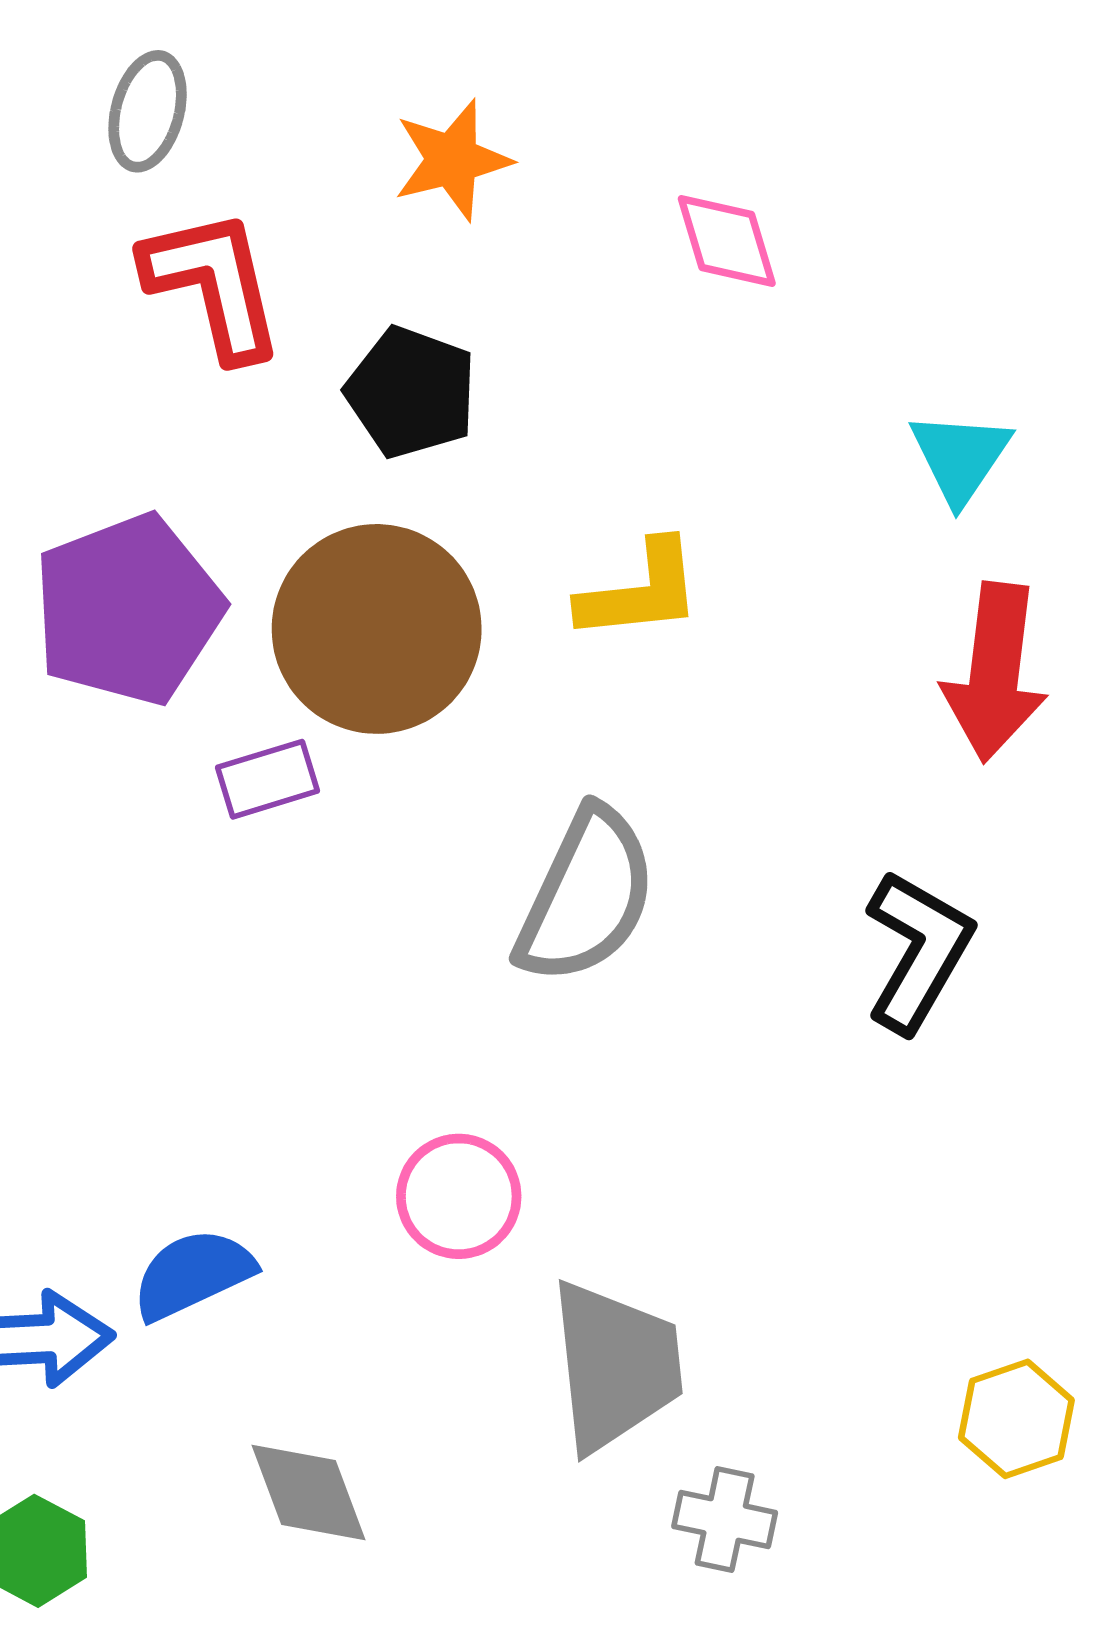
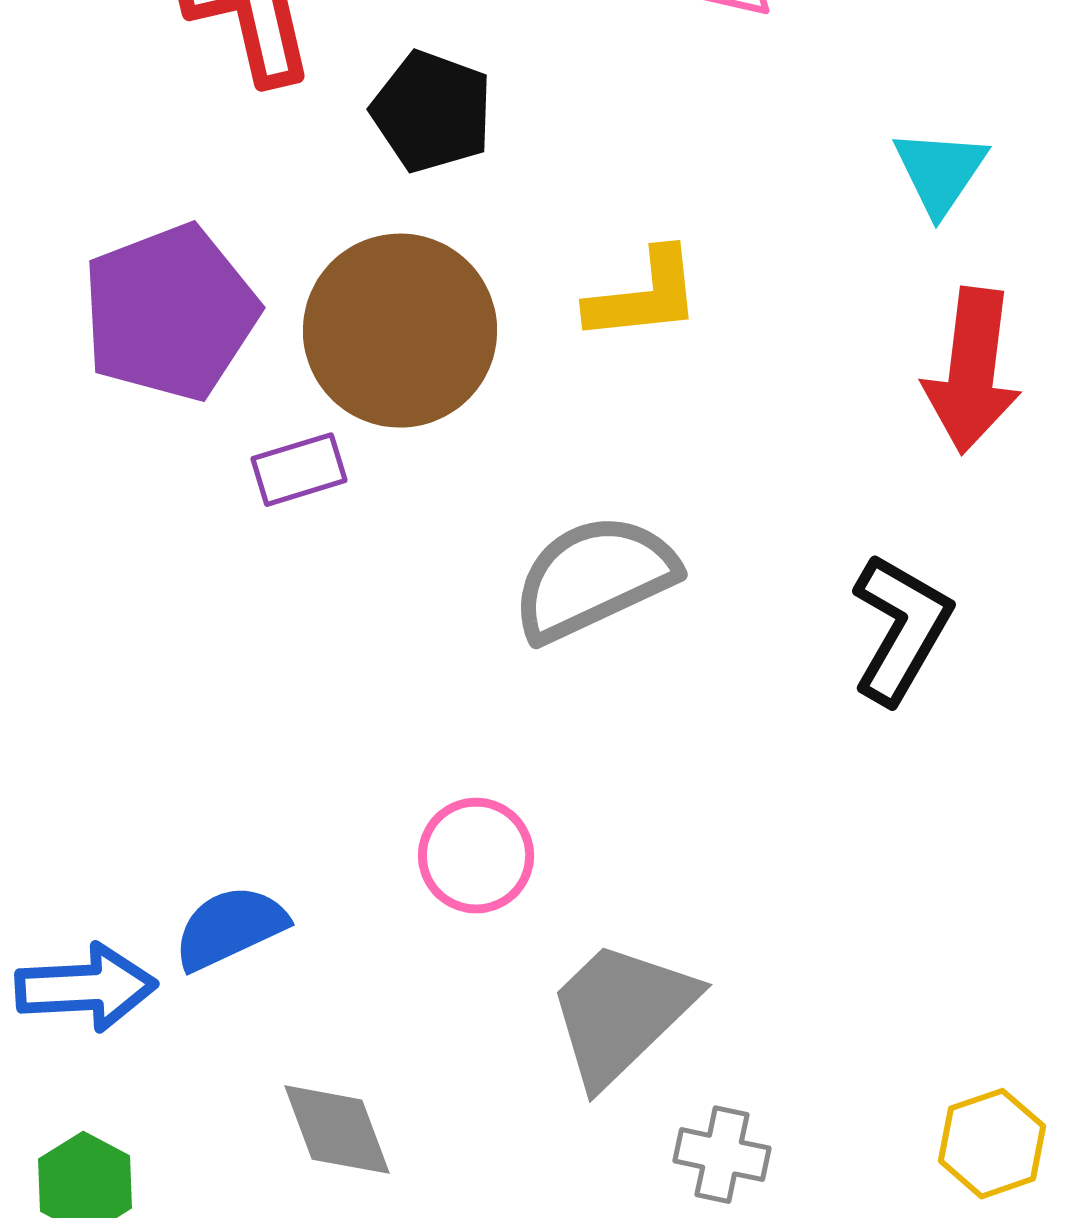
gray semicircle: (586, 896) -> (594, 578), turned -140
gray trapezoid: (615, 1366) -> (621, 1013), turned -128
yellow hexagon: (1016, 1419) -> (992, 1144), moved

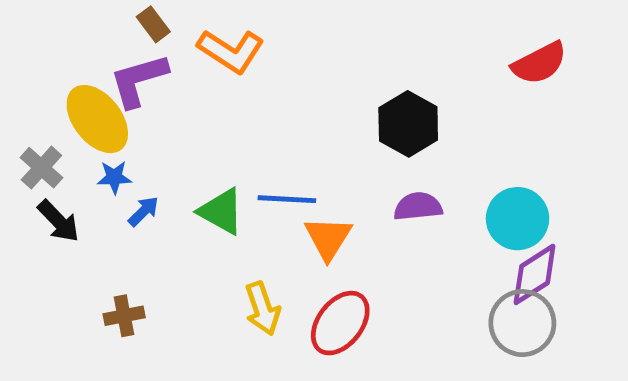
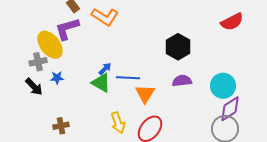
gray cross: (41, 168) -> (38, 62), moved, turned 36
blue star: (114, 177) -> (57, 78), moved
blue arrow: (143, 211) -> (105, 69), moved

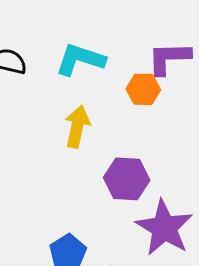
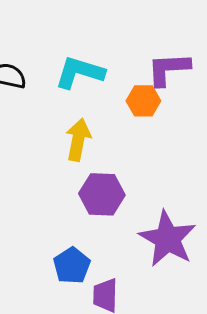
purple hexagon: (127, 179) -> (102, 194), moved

───

* _What is being asked_: Count the lines above that contain the word "turned". Write only the number.

* _Answer to the exercise_: 3